Please give all of the data again, character for character, and drop the pictures.

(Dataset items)
######

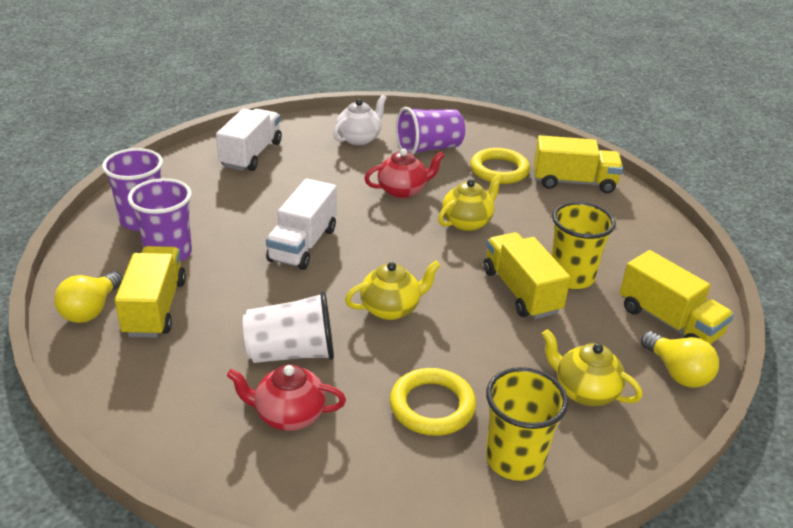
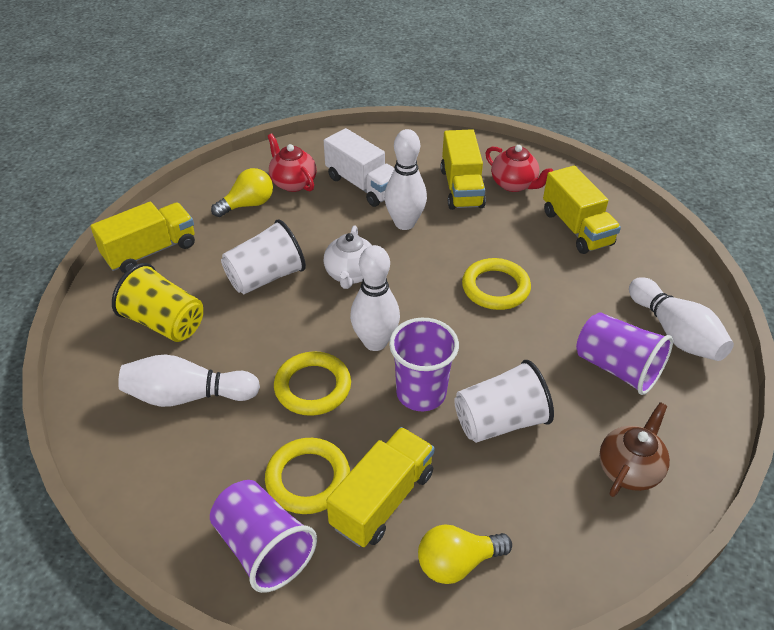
brown teapot: 0 -> 1
white bowling pin: 0 -> 4
white cup: 1 -> 2
white truck: 2 -> 1
yellow cup: 2 -> 1
yellow ring: 2 -> 3
yellow teapot: 3 -> 0

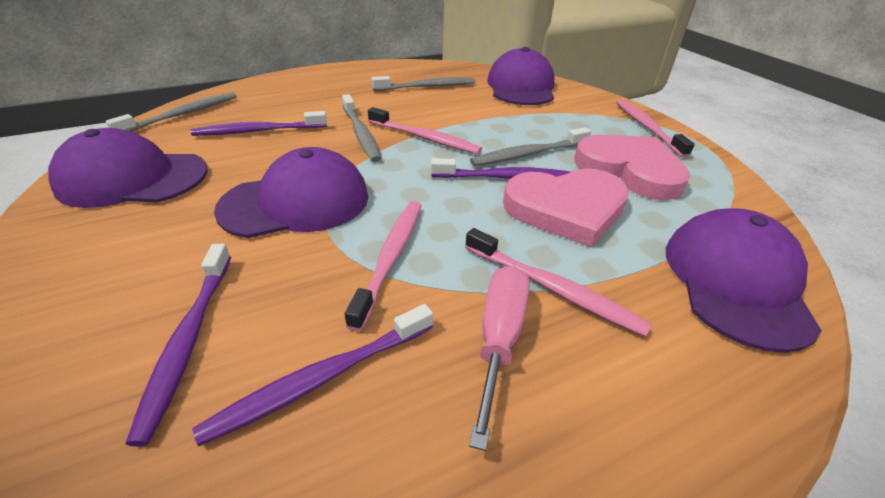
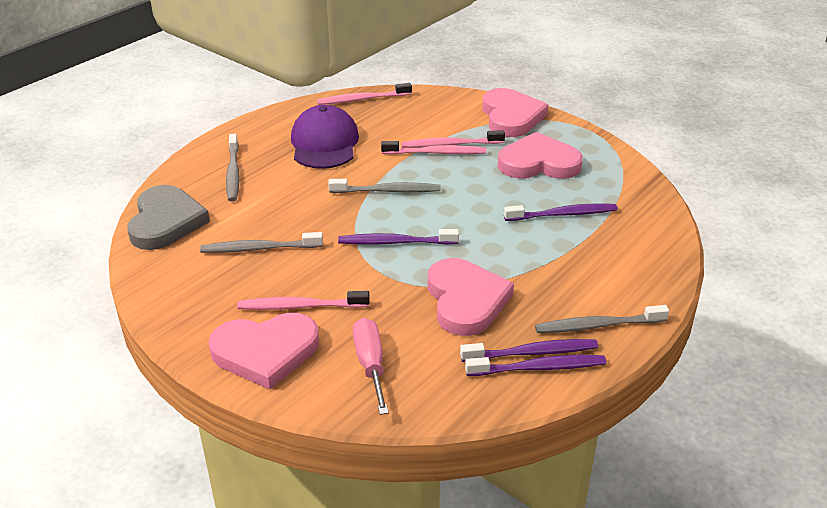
grey heart: 0 -> 1
pink heart: 2 -> 4
purple cap: 4 -> 1

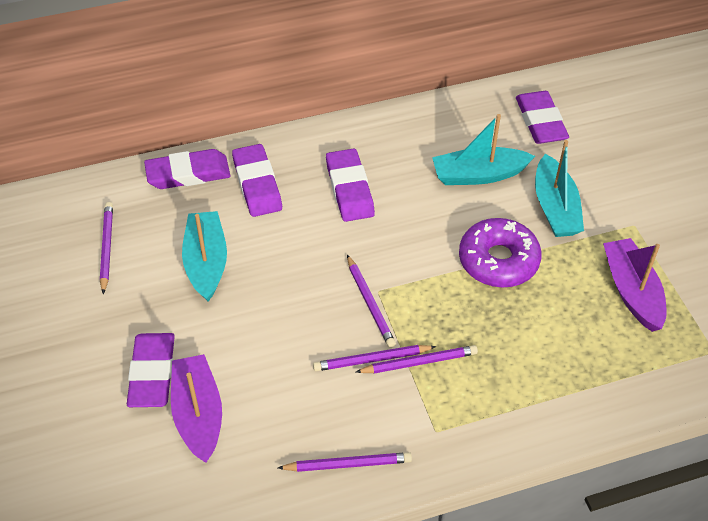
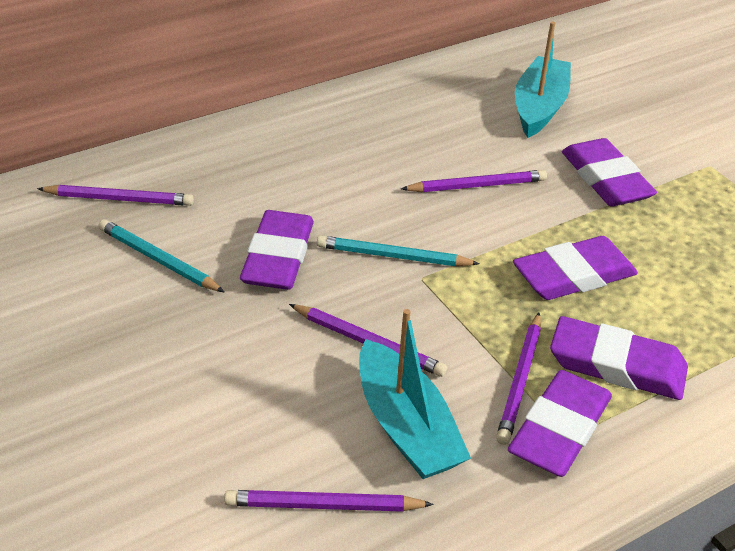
purple boat: 2 -> 0
purple donut: 1 -> 0
turquoise boat: 3 -> 2
turquoise pencil: 0 -> 2

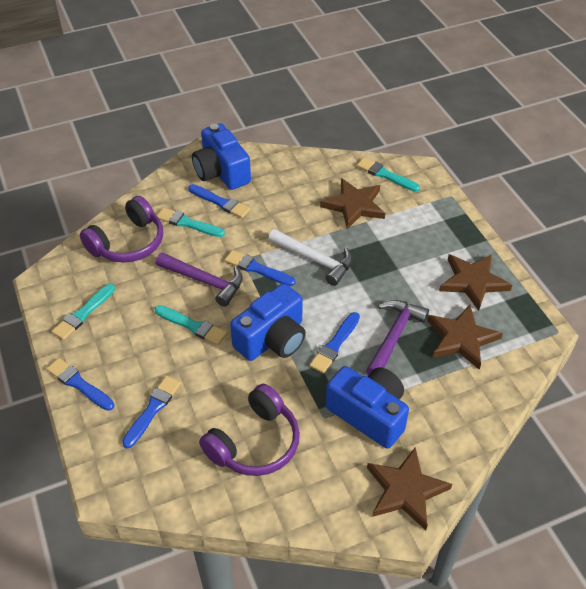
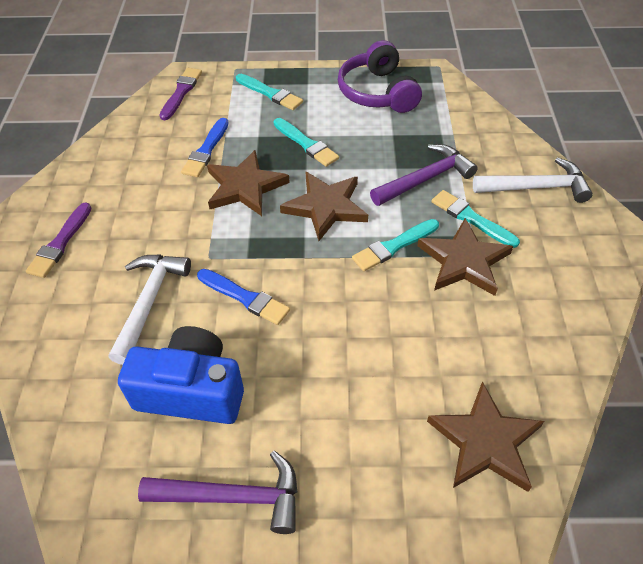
blue brush: 5 -> 2
blue camera: 3 -> 1
purple brush: 0 -> 2
purple headphones: 2 -> 1
white hammer: 1 -> 2

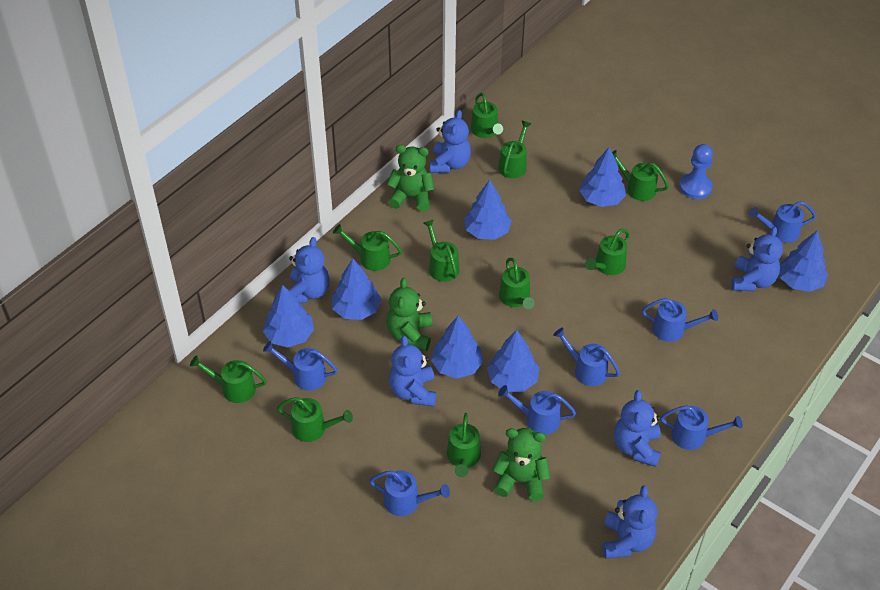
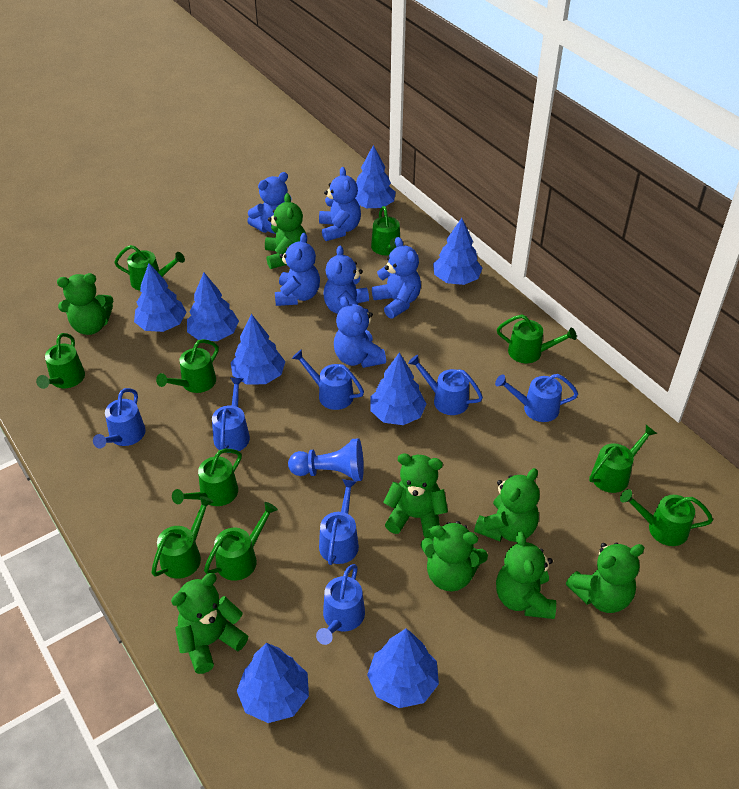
blue tree: 7 -> 8
green teddy bear: 3 -> 8

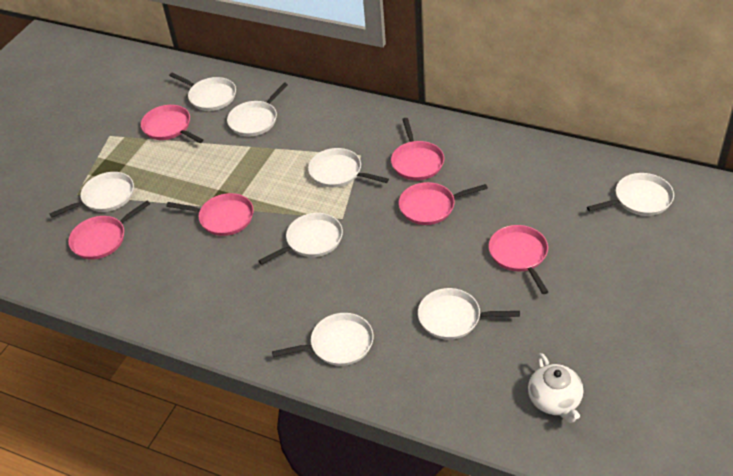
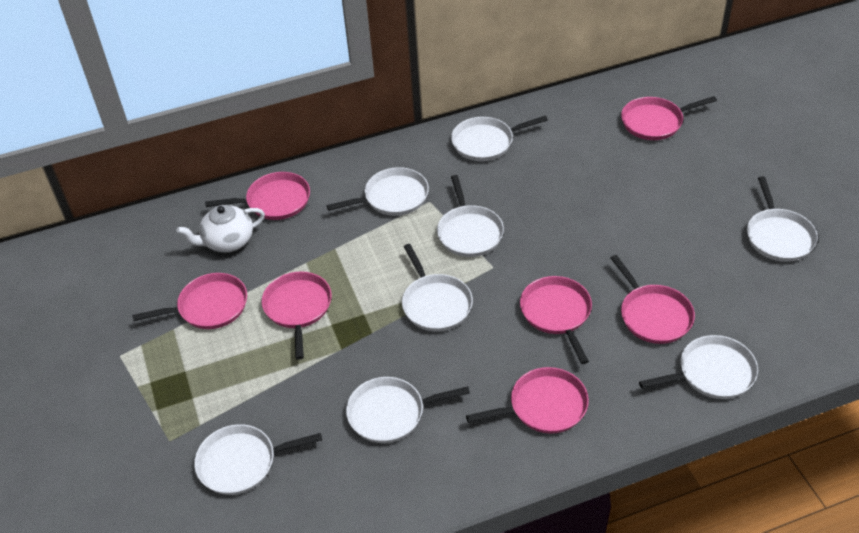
pink pan: 6 -> 7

######

**Response to the task:**
brown teapot: 0 -> 1
white bowling pin: 0 -> 4
white cup: 1 -> 2
white truck: 2 -> 1
yellow cup: 2 -> 1
yellow ring: 2 -> 3
yellow teapot: 3 -> 0

grey heart: 0 -> 1
pink heart: 2 -> 4
purple cap: 4 -> 1

purple boat: 2 -> 0
purple donut: 1 -> 0
turquoise boat: 3 -> 2
turquoise pencil: 0 -> 2

blue brush: 5 -> 2
blue camera: 3 -> 1
purple brush: 0 -> 2
purple headphones: 2 -> 1
white hammer: 1 -> 2

blue tree: 7 -> 8
green teddy bear: 3 -> 8

pink pan: 6 -> 7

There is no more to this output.